_DIRECTIONS_
Look through the listing below, and wherever a line has the string "none", copy it.

================================

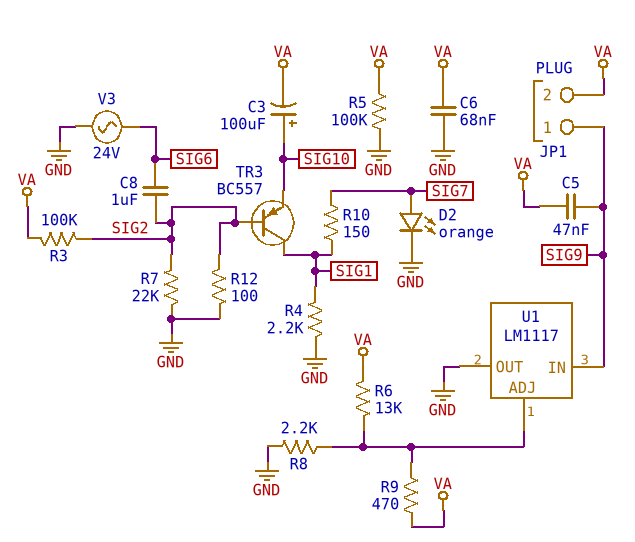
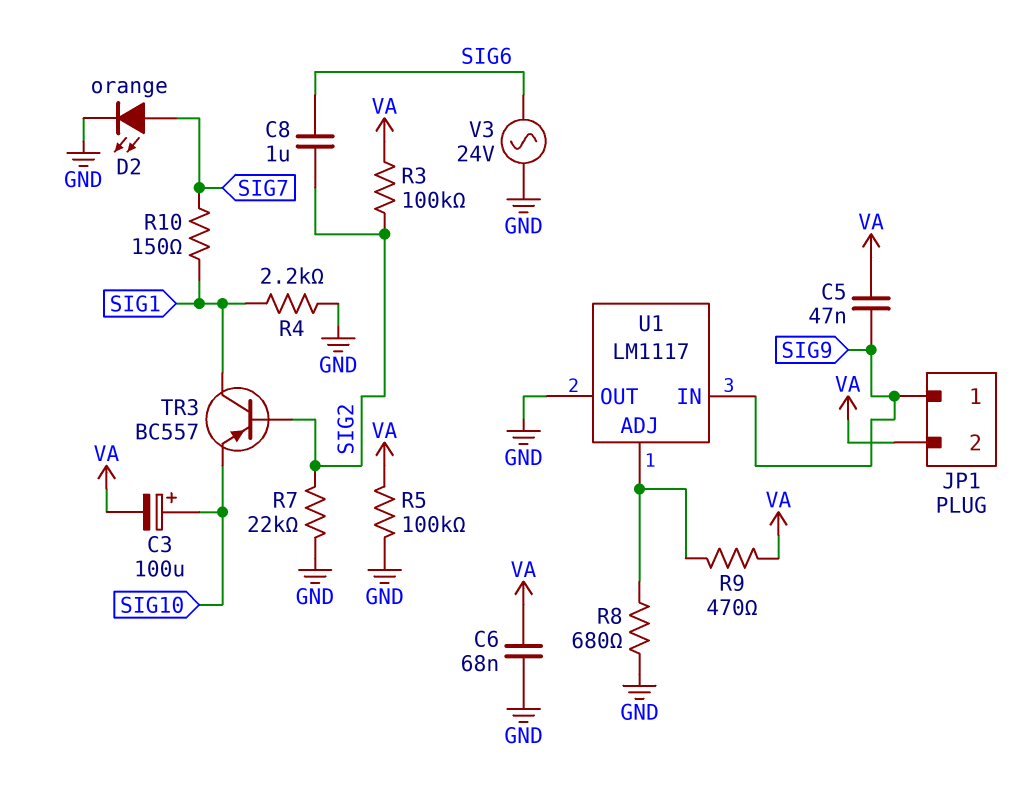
R6: 13k (U1/ADJ, VA) -> none
R8: 2.2k (GND, U1/ADJ) -> 680 (GND, U1/ADJ)
R12: 100 (GND, SIG2) -> none

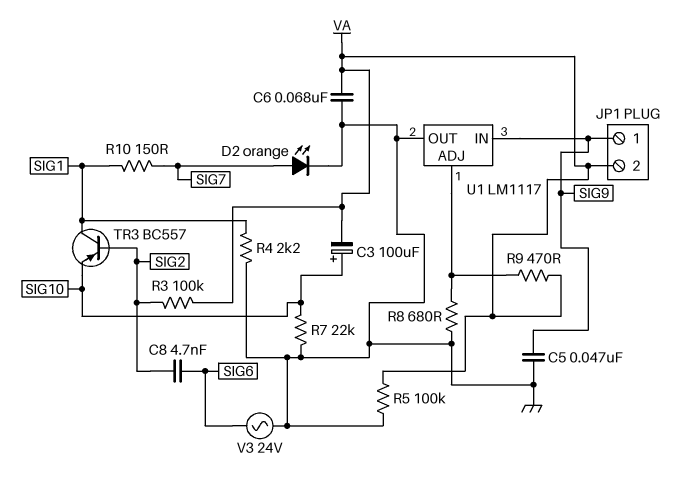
C5: 47nF (SIG9, VA) -> 47nF (GND, SIG9)
C8: 1uF (SIG2, SIG6) -> 4.7nF (SIG2, SIG6)
R7: 22k (GND, SIG2) -> 22k (GND, SIG10)

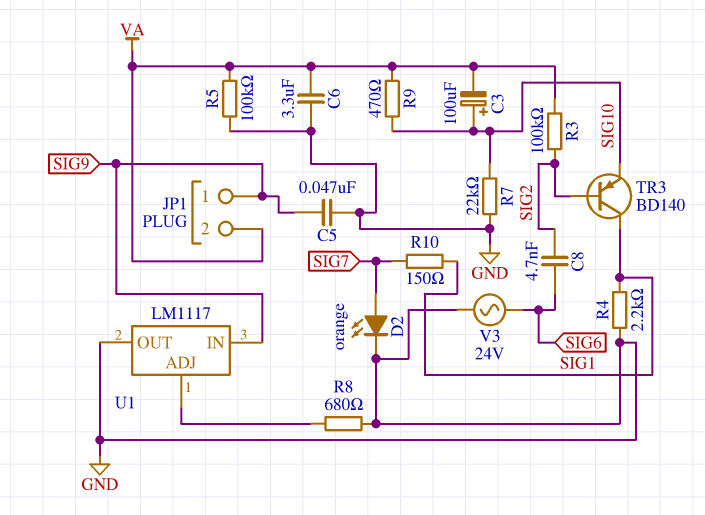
C6: 68nF (GND, VA) -> 3.3uF (GND, VA)
R9: 470 (U1/ADJ, VA) -> 470 (SIG10, VA)
TR3: PNP BC557 (B SIG2, C SIG1, E SIG10) -> PNP BD140 (B SIG2, C SIG1, E SIG10)

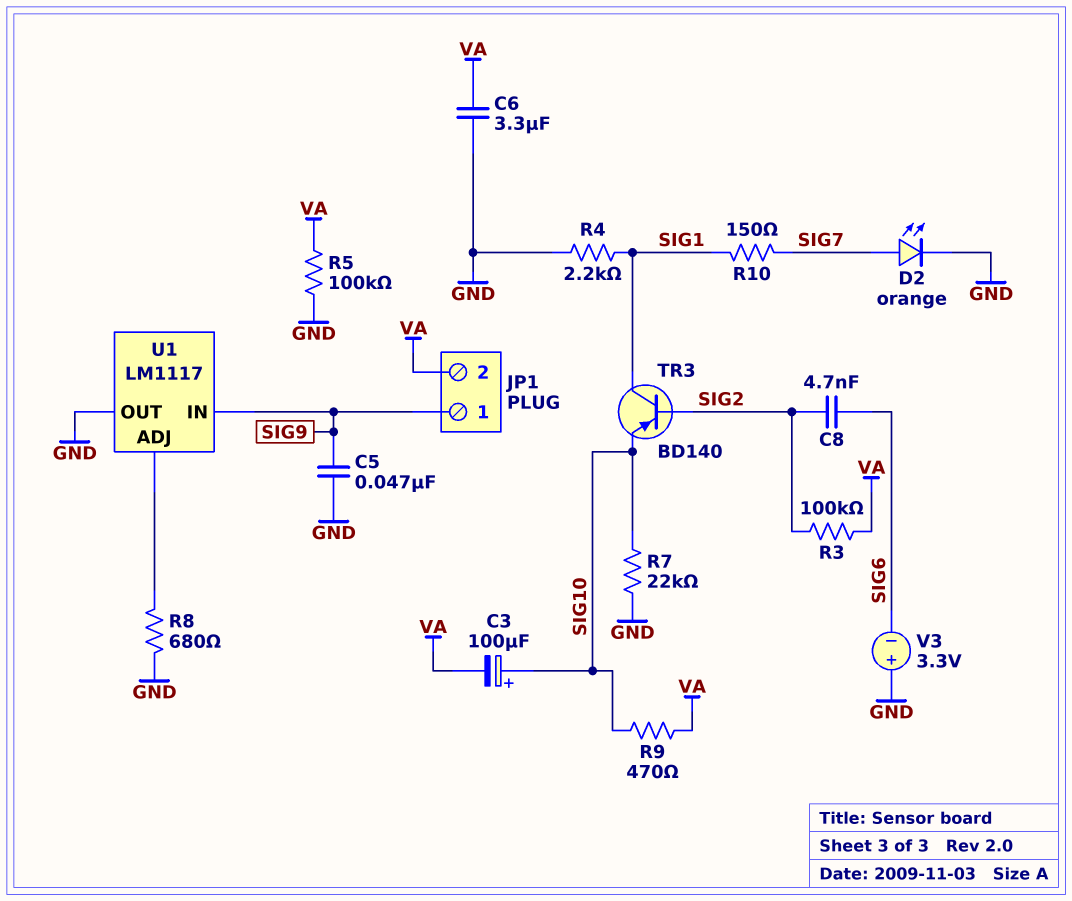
V3: AC 24V (GND, SIG6) -> 3.3V (plus GND, minus SIG6)

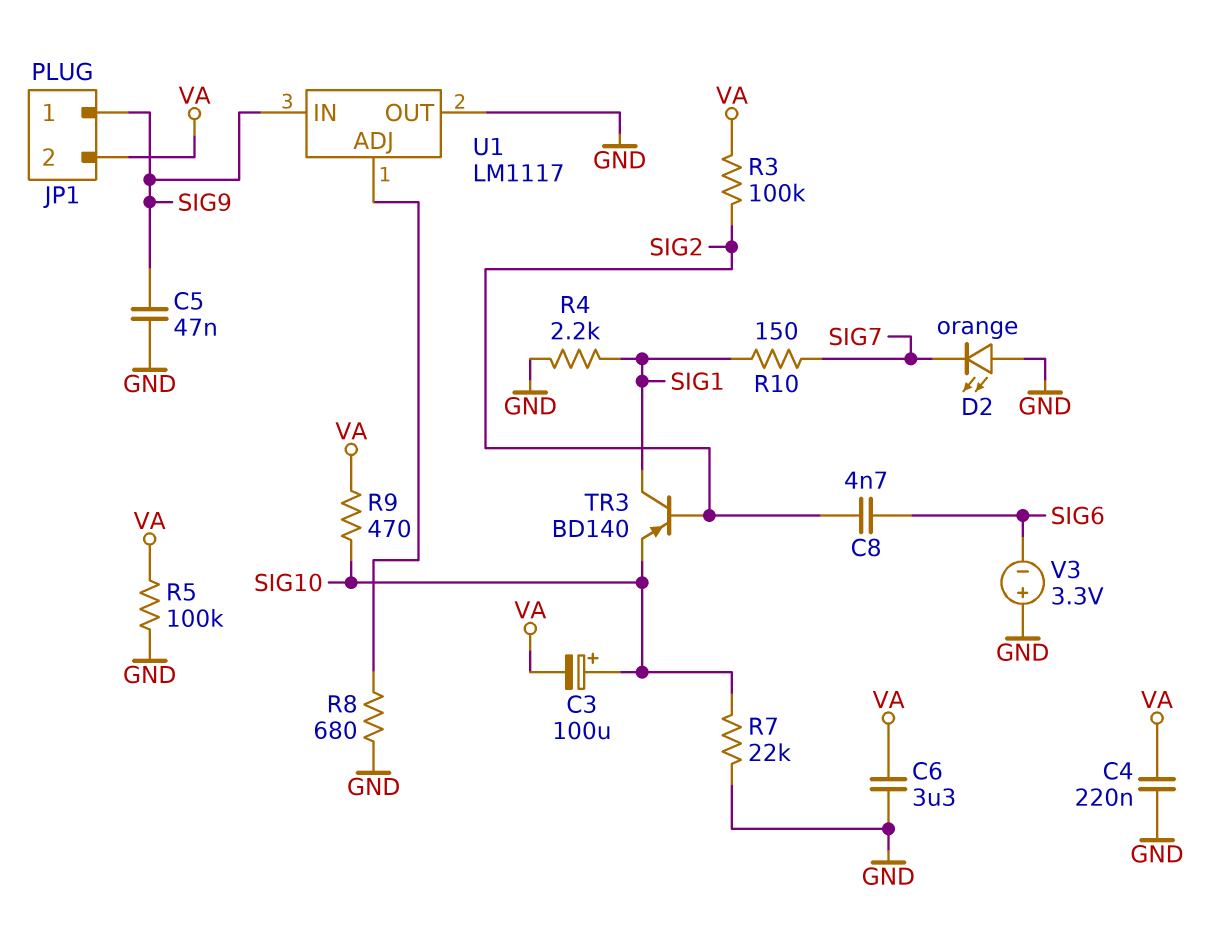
C4: none -> 220nF (GND, VA)
D2: LED orange (A SIG7, K GND) -> LED orange (A GND, K SIG7)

================================

_ANSWER SECTION_
R6: 13k (U1/ADJ, VA) -> none
R12: 100 (GND, SIG2) -> none
C4: none -> 220nF (GND, VA)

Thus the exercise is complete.